Image change detection data:

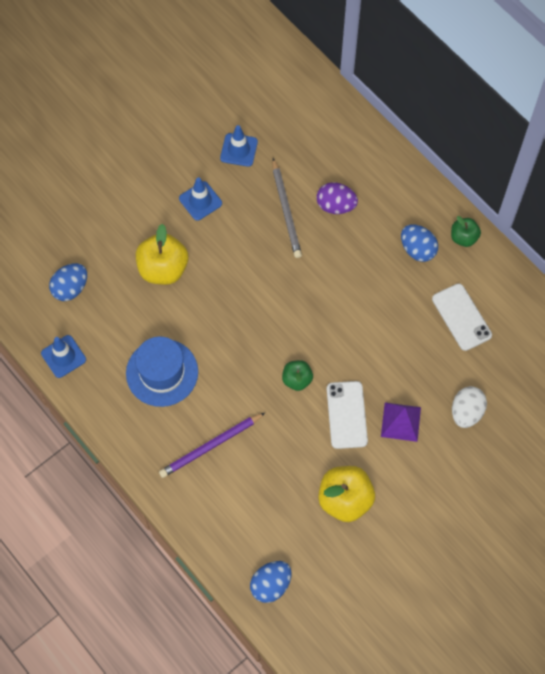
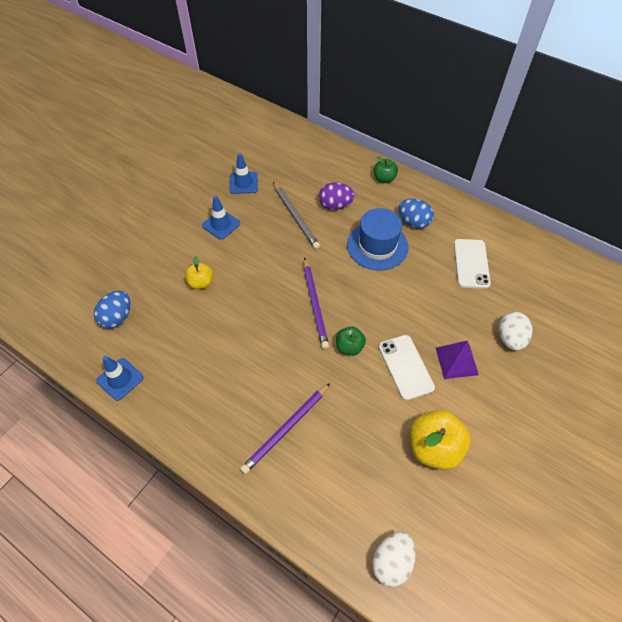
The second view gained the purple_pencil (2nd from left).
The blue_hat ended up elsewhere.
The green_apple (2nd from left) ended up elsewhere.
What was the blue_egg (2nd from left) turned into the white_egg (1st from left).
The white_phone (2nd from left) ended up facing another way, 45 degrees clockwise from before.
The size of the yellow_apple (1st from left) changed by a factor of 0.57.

Task prompt: When a line in the records above contains the word "elsewhere", copy it.

Solution for this exercise:
The blue_hat ended up elsewhere.
The green_apple (2nd from left) ended up elsewhere.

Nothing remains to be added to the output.